- [What to produce]: Only the lines from the one containing "R10: 2.2 (n3, n5) -> 3.3 (n3, n5)" through the last line of the listing are to be given again, exactly as they appear.

————————

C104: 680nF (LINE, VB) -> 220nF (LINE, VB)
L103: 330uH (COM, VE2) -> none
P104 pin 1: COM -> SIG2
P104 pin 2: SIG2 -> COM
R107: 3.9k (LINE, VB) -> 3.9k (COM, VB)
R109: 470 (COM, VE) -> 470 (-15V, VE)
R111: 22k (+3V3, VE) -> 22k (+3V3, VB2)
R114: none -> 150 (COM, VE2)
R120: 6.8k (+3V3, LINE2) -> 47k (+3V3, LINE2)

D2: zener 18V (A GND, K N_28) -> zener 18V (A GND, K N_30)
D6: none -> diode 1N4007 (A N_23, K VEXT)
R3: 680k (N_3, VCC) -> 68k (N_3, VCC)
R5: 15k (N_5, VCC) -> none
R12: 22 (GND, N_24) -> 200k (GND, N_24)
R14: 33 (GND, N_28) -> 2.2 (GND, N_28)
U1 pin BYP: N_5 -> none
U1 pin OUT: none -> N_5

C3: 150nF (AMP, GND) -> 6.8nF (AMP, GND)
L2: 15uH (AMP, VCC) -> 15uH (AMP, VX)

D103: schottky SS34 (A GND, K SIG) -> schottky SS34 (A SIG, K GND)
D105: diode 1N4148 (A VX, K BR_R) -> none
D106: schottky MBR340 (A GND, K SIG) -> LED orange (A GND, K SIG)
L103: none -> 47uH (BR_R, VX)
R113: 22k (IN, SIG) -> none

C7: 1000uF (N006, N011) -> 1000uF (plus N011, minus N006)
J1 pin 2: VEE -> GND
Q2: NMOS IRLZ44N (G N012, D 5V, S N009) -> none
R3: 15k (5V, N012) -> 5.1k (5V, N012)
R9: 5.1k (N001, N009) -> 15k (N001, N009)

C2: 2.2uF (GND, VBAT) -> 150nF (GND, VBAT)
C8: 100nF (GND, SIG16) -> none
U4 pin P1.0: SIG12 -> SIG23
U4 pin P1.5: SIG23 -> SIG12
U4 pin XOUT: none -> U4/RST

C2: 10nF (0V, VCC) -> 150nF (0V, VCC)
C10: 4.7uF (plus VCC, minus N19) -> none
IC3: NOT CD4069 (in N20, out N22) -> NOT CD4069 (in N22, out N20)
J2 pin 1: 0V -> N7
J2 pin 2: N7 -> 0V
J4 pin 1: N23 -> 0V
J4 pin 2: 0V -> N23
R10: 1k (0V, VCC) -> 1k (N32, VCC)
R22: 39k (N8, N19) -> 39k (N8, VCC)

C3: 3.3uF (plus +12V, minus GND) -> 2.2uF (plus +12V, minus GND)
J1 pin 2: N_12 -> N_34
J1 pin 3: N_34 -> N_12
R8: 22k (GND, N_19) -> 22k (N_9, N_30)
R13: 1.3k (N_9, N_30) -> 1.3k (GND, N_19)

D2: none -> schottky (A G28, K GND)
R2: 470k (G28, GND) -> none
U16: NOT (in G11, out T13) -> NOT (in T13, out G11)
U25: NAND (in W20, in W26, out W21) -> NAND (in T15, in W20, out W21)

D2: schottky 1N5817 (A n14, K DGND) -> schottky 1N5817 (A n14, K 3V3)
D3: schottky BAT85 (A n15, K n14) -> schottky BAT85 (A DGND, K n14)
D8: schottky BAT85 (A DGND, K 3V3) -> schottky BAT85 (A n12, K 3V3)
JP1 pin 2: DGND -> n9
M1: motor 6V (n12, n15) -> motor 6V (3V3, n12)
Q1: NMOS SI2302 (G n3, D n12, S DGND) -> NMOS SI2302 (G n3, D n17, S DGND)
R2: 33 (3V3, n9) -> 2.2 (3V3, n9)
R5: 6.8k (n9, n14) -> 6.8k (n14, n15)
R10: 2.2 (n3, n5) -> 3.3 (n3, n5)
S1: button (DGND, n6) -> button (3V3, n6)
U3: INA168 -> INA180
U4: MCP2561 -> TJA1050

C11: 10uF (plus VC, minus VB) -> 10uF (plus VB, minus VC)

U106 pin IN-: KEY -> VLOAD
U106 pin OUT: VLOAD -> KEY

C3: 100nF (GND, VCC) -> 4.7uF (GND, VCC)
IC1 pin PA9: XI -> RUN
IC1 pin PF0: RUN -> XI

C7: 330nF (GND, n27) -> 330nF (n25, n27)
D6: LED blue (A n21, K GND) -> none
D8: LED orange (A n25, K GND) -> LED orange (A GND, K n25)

————————

- [Response below]:
R10: 2.2 (n3, n5) -> 3.3 (n3, n5)
S1: button (DGND, n6) -> button (3V3, n6)
U3: INA168 -> INA180
U4: MCP2561 -> TJA1050

C11: 10uF (plus VC, minus VB) -> 10uF (plus VB, minus VC)

U106 pin IN-: KEY -> VLOAD
U106 pin OUT: VLOAD -> KEY

C3: 100nF (GND, VCC) -> 4.7uF (GND, VCC)
IC1 pin PA9: XI -> RUN
IC1 pin PF0: RUN -> XI

C7: 330nF (GND, n27) -> 330nF (n25, n27)
D6: LED blue (A n21, K GND) -> none
D8: LED orange (A n25, K GND) -> LED orange (A GND, K n25)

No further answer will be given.